> **What you should do**
Set out exactly every line of the entries below, starting at the line that holds "red can: [256,431,317,521]" and stopping after the line that holds "red stacking toy: [130,716,202,796]".

> **Information shown**
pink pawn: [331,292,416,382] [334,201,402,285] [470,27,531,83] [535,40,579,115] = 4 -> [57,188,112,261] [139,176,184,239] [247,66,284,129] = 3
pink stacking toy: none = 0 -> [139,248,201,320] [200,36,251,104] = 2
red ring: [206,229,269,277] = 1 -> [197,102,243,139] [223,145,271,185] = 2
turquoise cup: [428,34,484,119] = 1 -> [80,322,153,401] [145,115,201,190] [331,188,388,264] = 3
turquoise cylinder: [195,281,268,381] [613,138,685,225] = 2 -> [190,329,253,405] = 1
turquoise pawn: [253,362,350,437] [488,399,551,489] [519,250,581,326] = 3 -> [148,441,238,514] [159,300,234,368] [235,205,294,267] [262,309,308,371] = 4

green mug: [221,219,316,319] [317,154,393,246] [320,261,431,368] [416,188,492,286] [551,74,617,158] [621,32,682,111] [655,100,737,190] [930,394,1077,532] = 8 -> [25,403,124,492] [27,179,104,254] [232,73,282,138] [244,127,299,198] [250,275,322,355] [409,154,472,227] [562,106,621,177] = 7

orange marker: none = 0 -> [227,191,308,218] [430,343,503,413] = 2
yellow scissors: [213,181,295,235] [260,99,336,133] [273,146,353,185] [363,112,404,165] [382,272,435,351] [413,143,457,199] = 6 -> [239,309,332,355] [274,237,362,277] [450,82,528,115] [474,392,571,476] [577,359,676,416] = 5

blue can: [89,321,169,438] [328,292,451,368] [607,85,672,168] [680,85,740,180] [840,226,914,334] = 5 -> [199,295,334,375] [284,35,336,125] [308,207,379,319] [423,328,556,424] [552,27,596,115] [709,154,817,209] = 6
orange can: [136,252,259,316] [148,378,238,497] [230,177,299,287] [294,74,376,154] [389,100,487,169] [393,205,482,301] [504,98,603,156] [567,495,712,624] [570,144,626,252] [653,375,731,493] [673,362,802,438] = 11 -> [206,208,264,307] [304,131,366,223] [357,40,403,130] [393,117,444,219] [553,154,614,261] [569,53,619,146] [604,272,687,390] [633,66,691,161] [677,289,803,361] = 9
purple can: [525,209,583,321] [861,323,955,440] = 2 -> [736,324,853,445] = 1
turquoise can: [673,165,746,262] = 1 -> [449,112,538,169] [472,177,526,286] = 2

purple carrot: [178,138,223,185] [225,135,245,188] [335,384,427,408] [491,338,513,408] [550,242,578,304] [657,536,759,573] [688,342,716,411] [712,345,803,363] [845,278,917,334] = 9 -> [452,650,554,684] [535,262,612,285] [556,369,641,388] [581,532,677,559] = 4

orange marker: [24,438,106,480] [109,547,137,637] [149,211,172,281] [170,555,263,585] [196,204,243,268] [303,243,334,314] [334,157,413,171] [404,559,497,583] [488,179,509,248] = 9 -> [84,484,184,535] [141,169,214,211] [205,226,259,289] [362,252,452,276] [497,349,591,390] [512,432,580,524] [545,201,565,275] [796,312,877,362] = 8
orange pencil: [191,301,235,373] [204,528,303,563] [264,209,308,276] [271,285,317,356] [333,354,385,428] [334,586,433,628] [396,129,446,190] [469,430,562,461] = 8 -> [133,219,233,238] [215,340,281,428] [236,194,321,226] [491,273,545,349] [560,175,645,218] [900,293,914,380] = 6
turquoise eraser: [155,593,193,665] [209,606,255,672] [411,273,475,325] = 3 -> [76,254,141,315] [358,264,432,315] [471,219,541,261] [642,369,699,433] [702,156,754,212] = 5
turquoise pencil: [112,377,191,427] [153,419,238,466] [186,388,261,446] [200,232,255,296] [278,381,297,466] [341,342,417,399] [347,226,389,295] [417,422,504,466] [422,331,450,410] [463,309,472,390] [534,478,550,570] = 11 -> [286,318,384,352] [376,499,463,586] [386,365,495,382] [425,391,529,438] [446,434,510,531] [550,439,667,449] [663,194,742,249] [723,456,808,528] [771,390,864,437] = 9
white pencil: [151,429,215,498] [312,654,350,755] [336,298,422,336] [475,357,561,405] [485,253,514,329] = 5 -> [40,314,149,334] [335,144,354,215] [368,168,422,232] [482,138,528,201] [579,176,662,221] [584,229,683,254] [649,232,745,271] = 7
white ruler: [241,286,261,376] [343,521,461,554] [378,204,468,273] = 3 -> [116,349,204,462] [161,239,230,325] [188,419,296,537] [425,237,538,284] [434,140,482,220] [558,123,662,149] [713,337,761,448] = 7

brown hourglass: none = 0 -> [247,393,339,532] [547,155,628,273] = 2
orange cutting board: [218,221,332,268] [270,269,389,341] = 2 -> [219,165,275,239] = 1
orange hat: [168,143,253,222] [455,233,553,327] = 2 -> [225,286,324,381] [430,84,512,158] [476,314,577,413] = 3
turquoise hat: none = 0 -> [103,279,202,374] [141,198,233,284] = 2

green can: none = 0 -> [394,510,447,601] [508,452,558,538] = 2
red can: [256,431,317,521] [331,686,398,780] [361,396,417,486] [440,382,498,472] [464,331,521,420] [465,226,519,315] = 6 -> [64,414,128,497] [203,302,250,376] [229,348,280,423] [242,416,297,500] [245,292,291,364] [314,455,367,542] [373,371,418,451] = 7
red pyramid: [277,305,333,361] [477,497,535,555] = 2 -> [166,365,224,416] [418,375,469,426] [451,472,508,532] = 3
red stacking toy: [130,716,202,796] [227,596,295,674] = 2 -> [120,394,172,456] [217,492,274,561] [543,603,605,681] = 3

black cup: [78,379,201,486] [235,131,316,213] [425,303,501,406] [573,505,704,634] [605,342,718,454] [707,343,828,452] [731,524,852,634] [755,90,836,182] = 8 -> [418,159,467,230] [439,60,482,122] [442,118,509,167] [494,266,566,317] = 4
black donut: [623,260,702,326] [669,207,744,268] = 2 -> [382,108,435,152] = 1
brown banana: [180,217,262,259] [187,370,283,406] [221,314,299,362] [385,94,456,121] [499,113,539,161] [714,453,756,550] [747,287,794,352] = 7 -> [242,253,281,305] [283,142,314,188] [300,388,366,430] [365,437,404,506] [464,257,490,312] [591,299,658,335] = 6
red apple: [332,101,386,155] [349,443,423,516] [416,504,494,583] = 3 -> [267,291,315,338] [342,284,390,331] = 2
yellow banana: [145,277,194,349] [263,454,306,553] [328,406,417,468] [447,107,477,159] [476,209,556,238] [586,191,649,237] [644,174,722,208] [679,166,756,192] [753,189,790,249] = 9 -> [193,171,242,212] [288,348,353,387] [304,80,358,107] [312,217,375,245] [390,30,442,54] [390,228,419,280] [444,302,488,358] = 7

> **Solution**
red can: [256,431,317,521] [331,686,398,780] [361,396,417,486] [440,382,498,472] [464,331,521,420] [465,226,519,315] = 6 -> [64,414,128,497] [203,302,250,376] [229,348,280,423] [242,416,297,500] [245,292,291,364] [314,455,367,542] [373,371,418,451] = 7
red pyramid: [277,305,333,361] [477,497,535,555] = 2 -> [166,365,224,416] [418,375,469,426] [451,472,508,532] = 3
red stacking toy: [130,716,202,796] [227,596,295,674] = 2 -> [120,394,172,456] [217,492,274,561] [543,603,605,681] = 3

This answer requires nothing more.